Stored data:

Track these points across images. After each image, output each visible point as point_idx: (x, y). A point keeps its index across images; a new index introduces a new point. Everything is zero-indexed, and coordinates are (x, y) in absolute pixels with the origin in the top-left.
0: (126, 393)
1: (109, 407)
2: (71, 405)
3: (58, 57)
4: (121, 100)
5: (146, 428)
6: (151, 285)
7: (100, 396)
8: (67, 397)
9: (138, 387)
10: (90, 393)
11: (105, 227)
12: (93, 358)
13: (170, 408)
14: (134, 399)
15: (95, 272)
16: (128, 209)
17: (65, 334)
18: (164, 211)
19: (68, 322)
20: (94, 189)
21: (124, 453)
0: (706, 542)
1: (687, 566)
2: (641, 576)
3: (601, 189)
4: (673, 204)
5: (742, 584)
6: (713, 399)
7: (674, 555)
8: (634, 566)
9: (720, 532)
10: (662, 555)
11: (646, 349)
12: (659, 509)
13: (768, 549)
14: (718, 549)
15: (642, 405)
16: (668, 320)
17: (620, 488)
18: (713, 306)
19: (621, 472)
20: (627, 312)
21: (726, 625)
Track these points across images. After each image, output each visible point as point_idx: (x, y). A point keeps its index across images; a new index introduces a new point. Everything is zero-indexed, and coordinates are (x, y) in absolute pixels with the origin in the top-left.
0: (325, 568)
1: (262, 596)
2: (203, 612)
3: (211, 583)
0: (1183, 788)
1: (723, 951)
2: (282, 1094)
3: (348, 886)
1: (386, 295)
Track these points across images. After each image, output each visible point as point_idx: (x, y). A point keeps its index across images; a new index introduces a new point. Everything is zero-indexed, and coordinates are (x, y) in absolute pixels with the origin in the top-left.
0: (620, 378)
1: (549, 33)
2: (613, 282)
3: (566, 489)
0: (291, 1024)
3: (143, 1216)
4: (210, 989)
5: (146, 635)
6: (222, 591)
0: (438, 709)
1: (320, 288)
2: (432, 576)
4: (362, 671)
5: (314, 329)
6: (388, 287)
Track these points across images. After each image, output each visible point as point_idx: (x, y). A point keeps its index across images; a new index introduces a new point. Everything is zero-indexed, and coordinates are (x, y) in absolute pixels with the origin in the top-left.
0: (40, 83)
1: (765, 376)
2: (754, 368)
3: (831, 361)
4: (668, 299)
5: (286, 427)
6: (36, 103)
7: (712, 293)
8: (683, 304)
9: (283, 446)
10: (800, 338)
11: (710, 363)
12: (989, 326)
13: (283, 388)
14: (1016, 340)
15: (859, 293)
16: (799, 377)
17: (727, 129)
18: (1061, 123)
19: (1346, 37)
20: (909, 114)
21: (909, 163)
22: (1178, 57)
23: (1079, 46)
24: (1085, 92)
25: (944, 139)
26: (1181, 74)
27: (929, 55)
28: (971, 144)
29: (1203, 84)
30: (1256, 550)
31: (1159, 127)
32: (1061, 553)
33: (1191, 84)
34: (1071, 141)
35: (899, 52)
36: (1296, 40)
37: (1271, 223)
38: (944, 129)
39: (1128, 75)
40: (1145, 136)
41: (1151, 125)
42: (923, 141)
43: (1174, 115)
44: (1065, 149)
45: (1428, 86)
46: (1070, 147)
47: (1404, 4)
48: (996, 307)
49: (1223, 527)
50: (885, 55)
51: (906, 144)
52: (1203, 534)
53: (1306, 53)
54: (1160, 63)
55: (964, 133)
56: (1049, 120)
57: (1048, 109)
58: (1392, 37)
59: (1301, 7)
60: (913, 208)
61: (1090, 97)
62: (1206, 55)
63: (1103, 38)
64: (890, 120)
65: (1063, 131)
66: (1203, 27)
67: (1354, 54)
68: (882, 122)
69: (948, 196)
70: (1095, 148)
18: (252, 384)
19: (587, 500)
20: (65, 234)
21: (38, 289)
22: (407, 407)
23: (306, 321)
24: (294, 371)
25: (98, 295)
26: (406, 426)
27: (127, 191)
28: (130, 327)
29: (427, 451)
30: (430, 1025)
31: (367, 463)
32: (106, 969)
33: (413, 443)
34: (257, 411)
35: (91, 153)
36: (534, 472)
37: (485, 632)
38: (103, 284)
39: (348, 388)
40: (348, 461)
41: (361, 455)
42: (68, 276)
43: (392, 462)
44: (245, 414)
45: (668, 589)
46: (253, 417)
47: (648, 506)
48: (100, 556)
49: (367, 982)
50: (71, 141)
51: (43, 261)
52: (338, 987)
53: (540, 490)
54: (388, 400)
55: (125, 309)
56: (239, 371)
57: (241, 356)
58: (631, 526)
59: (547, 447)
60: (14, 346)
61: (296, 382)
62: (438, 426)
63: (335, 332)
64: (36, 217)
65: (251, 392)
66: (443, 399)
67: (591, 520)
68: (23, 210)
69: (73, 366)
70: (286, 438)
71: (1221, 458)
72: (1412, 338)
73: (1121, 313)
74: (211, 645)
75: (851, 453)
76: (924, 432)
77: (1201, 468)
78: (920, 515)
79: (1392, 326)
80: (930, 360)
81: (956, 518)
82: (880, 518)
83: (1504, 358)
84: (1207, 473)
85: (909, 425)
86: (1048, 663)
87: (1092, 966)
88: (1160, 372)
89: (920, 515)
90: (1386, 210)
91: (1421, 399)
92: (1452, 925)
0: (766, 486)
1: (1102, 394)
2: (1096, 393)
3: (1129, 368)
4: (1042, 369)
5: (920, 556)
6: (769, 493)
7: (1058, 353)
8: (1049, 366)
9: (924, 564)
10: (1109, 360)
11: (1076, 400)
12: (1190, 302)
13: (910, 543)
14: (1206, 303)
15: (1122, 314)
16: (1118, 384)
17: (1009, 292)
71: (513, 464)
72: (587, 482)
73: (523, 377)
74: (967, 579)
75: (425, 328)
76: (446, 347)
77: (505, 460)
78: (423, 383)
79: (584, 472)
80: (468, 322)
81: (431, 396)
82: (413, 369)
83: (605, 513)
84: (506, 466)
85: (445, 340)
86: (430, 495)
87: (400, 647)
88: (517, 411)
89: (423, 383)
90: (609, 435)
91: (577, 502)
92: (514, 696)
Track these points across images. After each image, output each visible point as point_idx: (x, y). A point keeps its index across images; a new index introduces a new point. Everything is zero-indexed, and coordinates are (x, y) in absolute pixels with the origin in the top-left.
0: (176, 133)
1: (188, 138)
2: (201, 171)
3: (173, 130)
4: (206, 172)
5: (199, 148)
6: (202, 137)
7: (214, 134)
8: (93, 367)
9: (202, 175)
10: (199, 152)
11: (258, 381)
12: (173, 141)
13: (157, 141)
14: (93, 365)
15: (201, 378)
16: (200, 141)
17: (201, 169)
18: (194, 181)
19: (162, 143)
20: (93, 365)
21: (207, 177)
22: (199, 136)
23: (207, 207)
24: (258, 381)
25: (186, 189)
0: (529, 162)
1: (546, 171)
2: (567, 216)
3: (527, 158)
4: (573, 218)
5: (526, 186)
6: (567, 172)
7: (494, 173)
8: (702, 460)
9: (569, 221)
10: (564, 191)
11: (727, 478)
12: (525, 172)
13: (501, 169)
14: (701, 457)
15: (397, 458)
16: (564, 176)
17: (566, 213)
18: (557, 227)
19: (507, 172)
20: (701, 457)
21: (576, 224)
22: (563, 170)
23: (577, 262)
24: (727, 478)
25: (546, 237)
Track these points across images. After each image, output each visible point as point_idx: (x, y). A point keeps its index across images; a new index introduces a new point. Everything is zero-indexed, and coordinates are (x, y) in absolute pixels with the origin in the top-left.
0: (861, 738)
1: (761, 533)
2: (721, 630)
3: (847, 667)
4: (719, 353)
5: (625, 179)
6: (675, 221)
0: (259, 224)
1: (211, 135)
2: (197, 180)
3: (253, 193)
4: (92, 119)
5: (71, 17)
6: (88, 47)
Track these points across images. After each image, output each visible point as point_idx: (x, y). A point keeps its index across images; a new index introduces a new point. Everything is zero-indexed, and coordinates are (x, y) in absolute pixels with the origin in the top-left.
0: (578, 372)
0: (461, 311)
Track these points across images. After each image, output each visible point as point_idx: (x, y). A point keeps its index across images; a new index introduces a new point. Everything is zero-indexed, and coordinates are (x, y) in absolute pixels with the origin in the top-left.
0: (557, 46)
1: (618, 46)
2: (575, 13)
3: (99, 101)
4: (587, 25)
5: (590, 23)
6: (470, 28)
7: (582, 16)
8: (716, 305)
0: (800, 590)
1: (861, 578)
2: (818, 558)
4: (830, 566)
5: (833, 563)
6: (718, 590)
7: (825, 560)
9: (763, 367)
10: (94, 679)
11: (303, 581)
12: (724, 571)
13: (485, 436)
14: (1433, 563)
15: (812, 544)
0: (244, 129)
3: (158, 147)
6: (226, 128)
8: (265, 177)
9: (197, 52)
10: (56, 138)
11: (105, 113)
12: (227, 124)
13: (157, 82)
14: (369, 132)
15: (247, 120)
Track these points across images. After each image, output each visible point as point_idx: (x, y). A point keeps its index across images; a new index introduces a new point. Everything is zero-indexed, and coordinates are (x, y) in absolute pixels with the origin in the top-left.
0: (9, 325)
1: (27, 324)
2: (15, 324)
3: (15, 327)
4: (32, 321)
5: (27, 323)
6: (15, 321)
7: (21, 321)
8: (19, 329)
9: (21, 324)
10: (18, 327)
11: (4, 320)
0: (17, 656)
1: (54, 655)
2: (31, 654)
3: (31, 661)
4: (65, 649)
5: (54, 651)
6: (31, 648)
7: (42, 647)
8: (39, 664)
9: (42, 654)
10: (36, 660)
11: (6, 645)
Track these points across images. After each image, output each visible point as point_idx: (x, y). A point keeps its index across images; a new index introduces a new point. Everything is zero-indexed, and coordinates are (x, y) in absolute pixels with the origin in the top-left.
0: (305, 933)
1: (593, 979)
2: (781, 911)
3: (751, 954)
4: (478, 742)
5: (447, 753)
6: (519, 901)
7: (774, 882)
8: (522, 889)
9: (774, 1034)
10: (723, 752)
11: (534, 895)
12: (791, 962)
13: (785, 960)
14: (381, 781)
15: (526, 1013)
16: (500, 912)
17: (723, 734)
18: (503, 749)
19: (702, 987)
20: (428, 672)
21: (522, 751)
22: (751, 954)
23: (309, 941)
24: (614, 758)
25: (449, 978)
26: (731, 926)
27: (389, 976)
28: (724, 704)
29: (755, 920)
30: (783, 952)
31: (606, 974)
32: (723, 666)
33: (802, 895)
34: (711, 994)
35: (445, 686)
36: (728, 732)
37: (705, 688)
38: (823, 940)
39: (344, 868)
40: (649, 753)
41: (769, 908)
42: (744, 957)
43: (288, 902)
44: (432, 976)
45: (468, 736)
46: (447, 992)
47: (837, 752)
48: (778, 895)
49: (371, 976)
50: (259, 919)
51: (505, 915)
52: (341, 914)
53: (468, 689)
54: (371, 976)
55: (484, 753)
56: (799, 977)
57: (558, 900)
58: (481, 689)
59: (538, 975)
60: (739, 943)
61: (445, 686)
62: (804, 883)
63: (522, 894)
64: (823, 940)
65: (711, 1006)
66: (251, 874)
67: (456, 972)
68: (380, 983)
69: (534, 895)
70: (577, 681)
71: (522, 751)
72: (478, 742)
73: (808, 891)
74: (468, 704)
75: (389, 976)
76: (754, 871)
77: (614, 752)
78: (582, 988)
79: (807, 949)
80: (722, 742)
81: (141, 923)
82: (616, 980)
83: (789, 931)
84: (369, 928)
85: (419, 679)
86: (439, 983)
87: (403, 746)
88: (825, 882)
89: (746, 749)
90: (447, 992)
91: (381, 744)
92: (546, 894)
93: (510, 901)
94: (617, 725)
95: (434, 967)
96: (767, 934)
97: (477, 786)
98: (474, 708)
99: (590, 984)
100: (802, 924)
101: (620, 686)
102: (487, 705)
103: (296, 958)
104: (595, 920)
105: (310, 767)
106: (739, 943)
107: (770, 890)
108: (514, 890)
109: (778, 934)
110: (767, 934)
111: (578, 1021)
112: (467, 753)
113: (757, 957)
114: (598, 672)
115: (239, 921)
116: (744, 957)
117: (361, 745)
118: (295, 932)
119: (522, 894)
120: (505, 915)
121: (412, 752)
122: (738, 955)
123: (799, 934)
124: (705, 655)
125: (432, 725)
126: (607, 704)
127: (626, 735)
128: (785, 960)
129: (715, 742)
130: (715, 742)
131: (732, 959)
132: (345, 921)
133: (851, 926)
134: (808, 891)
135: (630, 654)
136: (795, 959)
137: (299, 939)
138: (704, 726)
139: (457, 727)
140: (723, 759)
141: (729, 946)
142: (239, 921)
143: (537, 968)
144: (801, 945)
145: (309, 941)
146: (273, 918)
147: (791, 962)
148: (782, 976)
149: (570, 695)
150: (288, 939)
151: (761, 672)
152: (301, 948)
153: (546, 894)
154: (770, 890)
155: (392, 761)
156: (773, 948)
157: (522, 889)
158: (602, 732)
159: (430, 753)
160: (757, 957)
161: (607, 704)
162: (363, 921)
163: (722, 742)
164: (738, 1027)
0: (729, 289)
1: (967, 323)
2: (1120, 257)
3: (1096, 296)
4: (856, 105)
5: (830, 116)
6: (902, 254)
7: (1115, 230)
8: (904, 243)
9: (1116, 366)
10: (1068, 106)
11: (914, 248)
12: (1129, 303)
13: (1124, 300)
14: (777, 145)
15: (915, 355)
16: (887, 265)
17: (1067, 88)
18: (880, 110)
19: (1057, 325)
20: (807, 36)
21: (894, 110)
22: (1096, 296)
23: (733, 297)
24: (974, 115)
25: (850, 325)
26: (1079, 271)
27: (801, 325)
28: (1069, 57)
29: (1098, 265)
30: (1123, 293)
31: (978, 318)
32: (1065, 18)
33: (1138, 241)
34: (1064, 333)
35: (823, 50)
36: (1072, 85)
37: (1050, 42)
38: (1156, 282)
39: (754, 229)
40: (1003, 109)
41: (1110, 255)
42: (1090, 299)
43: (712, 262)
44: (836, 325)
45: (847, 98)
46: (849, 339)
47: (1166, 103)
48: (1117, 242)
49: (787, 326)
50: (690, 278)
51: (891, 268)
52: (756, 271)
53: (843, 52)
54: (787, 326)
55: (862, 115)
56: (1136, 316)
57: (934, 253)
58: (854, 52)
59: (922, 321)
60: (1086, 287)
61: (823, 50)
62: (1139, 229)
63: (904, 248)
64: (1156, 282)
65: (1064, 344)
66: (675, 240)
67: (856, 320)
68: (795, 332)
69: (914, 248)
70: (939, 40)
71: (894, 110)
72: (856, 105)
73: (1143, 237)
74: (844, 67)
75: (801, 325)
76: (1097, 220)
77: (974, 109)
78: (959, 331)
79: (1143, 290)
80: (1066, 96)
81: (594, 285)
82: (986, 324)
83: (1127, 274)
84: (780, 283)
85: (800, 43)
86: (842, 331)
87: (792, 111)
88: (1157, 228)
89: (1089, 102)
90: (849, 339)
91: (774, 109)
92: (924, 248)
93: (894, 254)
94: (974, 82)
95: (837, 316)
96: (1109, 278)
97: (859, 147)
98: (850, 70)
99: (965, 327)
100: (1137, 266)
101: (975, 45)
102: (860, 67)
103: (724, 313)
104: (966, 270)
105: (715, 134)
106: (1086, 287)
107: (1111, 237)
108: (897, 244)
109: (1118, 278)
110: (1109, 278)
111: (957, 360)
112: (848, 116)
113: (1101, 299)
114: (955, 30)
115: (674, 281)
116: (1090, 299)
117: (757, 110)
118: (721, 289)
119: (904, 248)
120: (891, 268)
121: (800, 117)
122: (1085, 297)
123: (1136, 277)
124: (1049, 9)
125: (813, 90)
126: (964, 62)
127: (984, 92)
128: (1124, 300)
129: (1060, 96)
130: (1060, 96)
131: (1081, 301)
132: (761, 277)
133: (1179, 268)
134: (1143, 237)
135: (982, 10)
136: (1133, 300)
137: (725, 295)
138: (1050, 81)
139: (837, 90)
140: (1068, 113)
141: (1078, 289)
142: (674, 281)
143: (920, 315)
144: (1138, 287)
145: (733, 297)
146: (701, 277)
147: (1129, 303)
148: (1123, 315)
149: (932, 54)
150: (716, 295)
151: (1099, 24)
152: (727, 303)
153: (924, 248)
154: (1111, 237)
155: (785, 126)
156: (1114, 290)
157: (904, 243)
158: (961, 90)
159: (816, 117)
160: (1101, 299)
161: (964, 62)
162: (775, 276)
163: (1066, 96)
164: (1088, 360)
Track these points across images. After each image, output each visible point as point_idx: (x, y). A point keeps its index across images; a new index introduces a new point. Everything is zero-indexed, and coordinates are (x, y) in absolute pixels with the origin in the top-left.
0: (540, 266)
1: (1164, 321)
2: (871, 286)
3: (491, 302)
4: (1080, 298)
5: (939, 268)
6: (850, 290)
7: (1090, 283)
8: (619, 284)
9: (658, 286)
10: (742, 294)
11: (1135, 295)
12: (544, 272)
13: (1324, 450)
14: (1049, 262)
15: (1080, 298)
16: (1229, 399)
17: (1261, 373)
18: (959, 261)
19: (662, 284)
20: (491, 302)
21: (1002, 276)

Written task
Please rewrite the stretch from the line containing "9: (763, 367)" through the line containing "14: (369, 132)", changing "1433" to "1343" and keeping every other part of those lines the same.

Result for this task
9: (763, 367)
10: (94, 679)
11: (303, 581)
12: (724, 571)
13: (485, 436)
14: (1343, 563)
15: (812, 544)
0: (244, 129)
3: (158, 147)
6: (226, 128)
8: (265, 177)
9: (197, 52)
10: (56, 138)
11: (105, 113)
12: (227, 124)
13: (157, 82)
14: (369, 132)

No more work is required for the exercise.